▶ **Dataset entries**:
+===+

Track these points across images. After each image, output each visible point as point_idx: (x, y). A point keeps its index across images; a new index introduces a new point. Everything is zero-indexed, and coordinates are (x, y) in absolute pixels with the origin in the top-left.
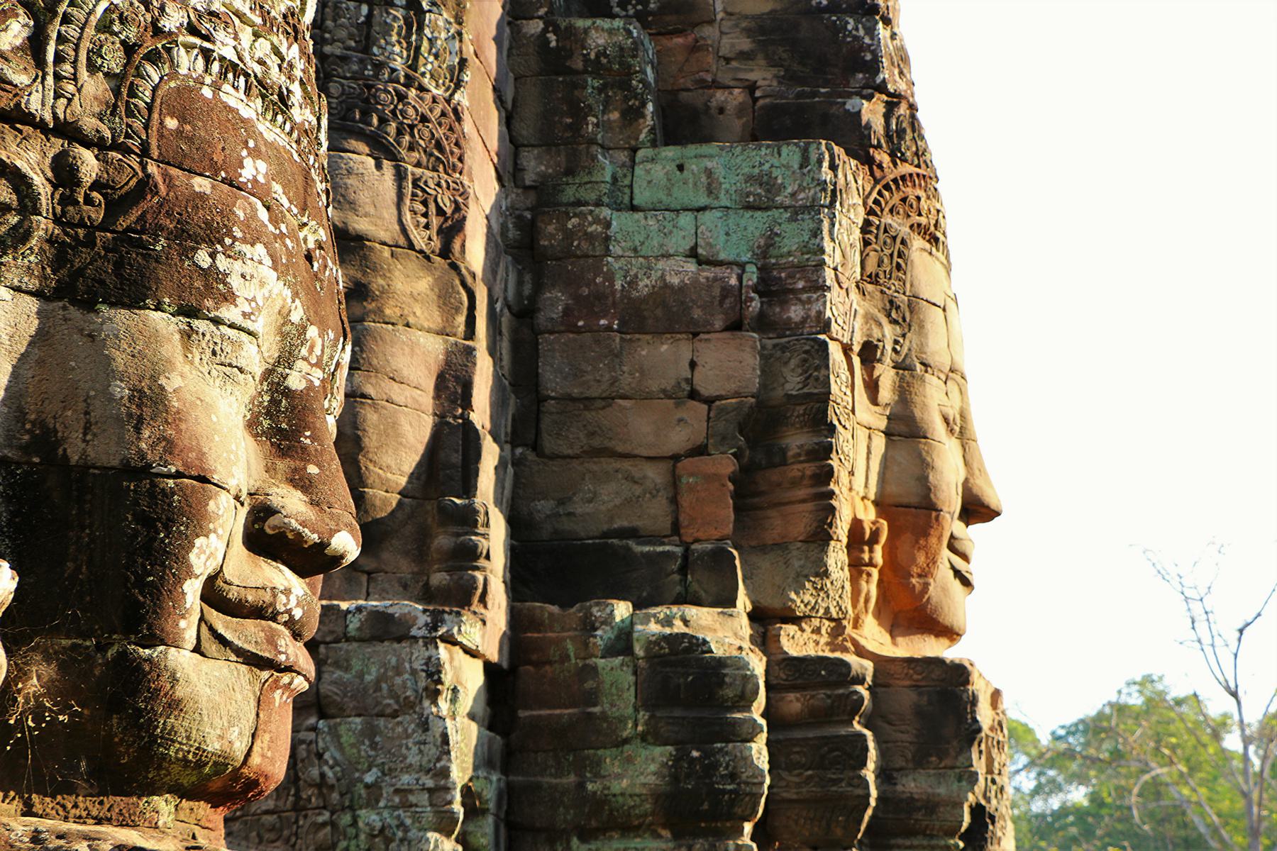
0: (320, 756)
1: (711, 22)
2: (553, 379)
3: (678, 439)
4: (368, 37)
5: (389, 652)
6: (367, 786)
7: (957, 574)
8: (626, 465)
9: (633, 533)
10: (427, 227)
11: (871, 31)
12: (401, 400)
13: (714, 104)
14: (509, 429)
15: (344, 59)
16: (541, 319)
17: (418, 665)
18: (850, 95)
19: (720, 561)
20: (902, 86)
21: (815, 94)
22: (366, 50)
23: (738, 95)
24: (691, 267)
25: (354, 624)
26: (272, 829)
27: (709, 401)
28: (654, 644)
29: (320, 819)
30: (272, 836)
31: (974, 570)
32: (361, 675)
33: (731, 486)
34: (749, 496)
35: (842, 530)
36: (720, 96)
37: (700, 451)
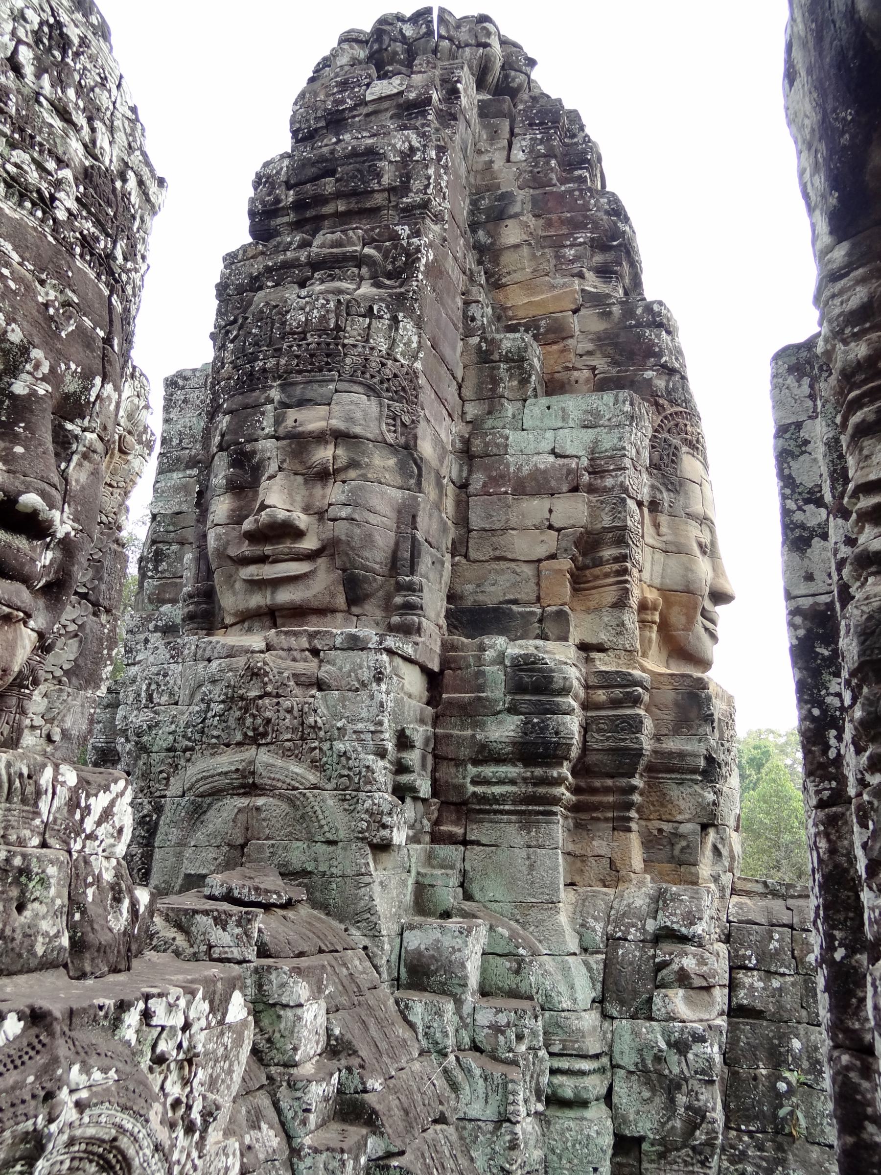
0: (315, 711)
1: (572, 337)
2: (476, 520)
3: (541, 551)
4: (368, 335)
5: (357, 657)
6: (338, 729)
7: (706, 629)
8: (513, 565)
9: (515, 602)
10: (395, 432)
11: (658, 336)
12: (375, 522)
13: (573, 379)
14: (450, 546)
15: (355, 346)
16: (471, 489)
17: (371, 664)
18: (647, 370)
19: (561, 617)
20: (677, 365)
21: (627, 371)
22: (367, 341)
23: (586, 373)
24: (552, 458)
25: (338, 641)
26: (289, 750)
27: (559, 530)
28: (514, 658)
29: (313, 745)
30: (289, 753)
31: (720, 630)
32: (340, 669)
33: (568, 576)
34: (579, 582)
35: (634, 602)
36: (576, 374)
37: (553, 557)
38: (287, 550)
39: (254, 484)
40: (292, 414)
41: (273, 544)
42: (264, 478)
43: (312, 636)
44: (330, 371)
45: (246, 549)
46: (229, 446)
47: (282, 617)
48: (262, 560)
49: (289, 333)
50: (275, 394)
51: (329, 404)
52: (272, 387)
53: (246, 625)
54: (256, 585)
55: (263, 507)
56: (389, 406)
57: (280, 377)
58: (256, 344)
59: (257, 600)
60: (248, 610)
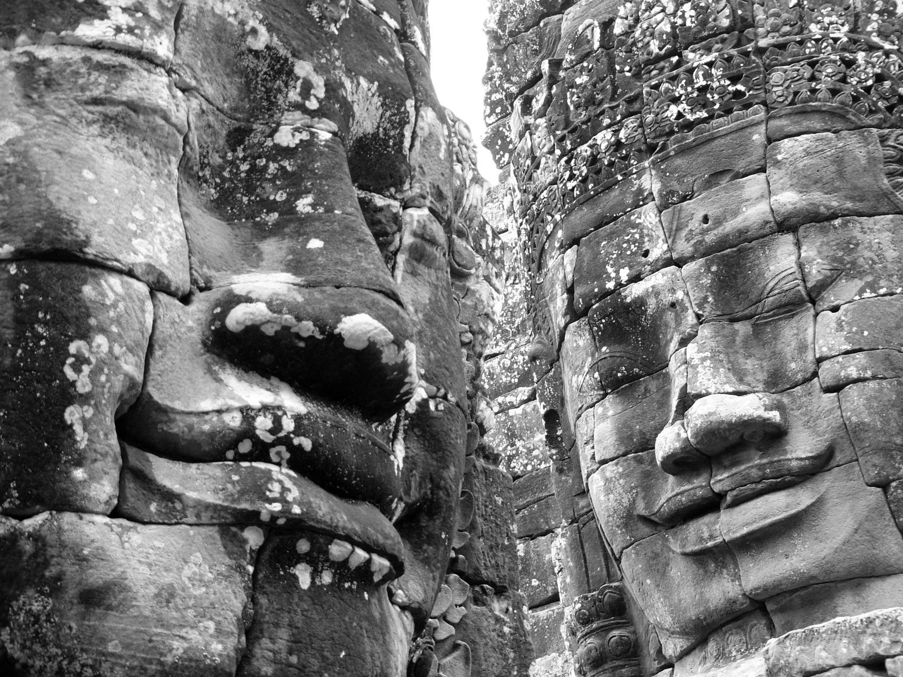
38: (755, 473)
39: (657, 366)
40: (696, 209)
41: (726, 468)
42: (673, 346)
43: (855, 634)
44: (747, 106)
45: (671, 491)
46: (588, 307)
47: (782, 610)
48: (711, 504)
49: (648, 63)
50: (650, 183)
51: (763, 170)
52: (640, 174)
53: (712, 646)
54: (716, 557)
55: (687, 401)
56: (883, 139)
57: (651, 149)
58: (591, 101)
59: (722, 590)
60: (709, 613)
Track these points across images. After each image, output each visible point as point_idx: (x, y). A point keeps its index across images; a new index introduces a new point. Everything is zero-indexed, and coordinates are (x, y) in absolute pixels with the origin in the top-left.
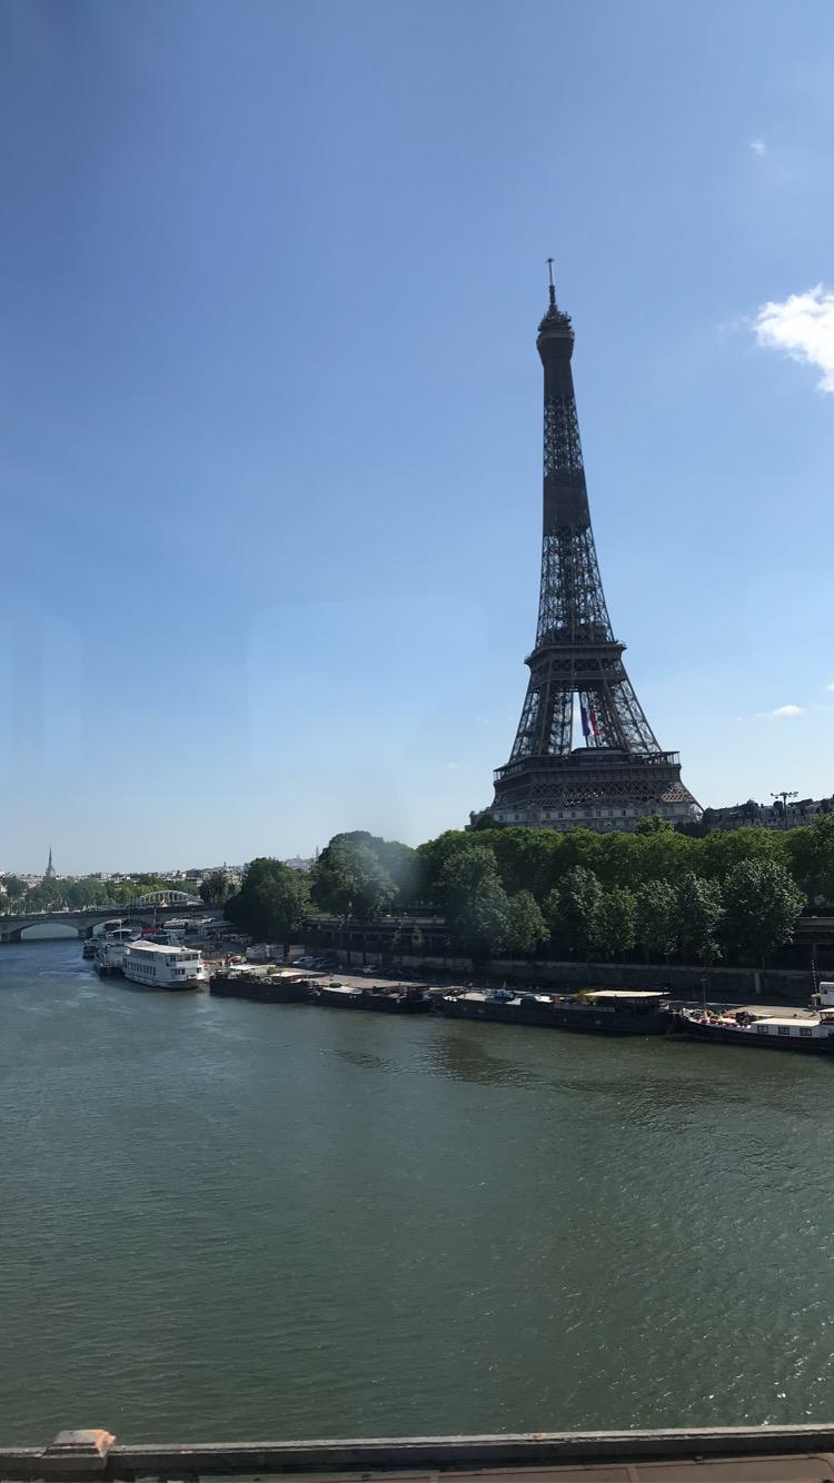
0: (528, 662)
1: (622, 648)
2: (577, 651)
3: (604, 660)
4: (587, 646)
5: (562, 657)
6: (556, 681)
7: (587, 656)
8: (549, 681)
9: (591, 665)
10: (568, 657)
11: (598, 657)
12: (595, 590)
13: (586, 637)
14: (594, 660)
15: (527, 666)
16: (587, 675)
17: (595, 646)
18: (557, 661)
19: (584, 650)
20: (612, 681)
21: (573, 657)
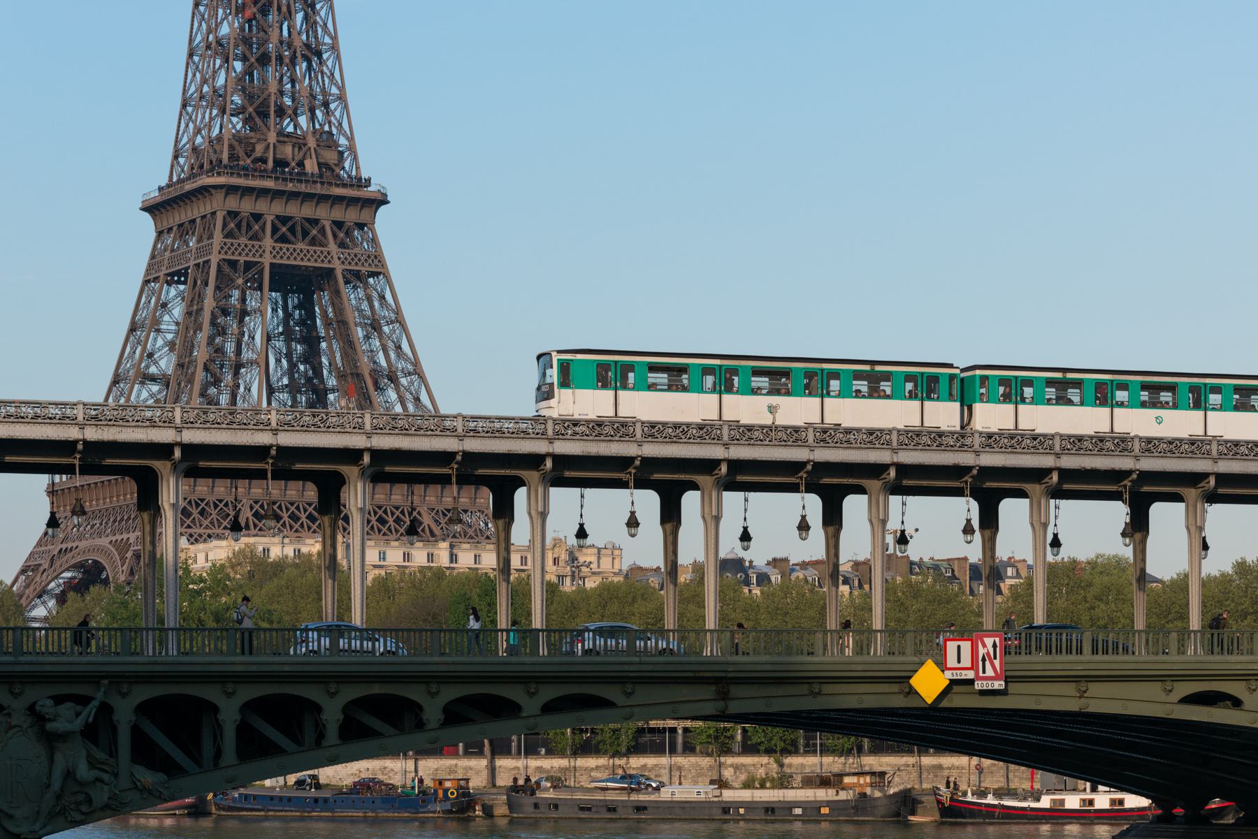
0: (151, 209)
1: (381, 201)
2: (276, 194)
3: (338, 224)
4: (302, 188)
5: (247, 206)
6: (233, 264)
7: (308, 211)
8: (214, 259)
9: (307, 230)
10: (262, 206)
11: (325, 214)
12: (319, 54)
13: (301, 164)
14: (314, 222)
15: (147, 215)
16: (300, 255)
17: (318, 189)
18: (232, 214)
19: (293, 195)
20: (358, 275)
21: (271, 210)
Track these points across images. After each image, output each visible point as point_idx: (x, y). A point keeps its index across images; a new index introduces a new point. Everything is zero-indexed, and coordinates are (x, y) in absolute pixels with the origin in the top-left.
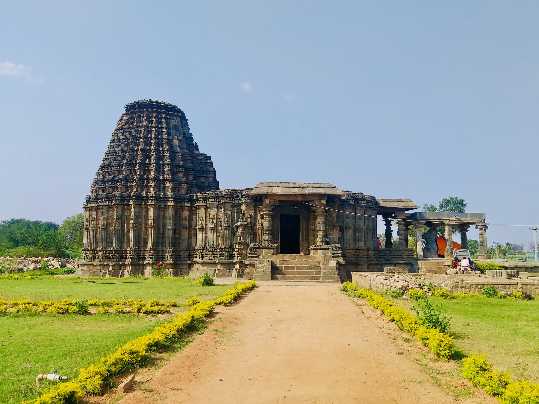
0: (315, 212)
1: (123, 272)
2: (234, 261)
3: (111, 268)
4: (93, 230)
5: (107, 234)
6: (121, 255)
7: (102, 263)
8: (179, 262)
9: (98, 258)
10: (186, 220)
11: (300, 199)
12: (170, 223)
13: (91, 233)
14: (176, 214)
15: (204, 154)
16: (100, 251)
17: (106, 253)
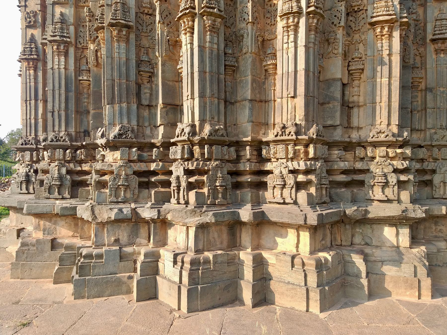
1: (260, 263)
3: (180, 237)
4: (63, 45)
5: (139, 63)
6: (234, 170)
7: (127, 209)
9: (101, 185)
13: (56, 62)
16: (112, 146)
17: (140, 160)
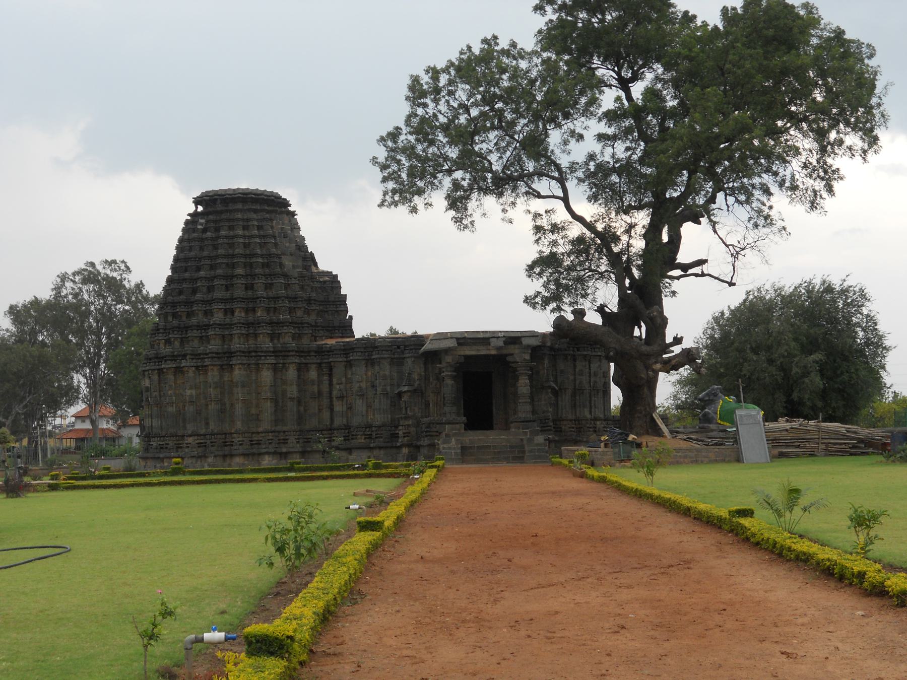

+===+

▶ **JOB**: Retype the material, starting at its very beginning and ending at the line that contains "33: (731, 486)". Include both ends and leave the pictures out.

▶ **TASK RESULT**:
Track these points across images. After each image, output each visible point as point_idx: (x, y). A point keeps its index across images; a new index introduces a new point. Everything is zero-indexed, and coordinates are (x, y) in absolute pixels with the origin in the top-left.
0: (320, 756)
1: (711, 22)
2: (553, 379)
3: (678, 439)
4: (368, 37)
5: (389, 652)
6: (367, 786)
7: (957, 574)
8: (626, 465)
9: (633, 533)
10: (427, 227)
11: (871, 31)
12: (401, 400)
13: (714, 104)
14: (509, 429)
15: (344, 59)
16: (541, 319)
17: (418, 665)
18: (850, 95)
19: (720, 561)
20: (902, 86)
21: (815, 94)
22: (366, 50)
23: (738, 95)
24: (691, 267)
25: (354, 624)
26: (272, 829)
27: (709, 401)
28: (654, 644)
29: (320, 819)
30: (272, 836)
31: (974, 570)
32: (361, 675)
33: (731, 486)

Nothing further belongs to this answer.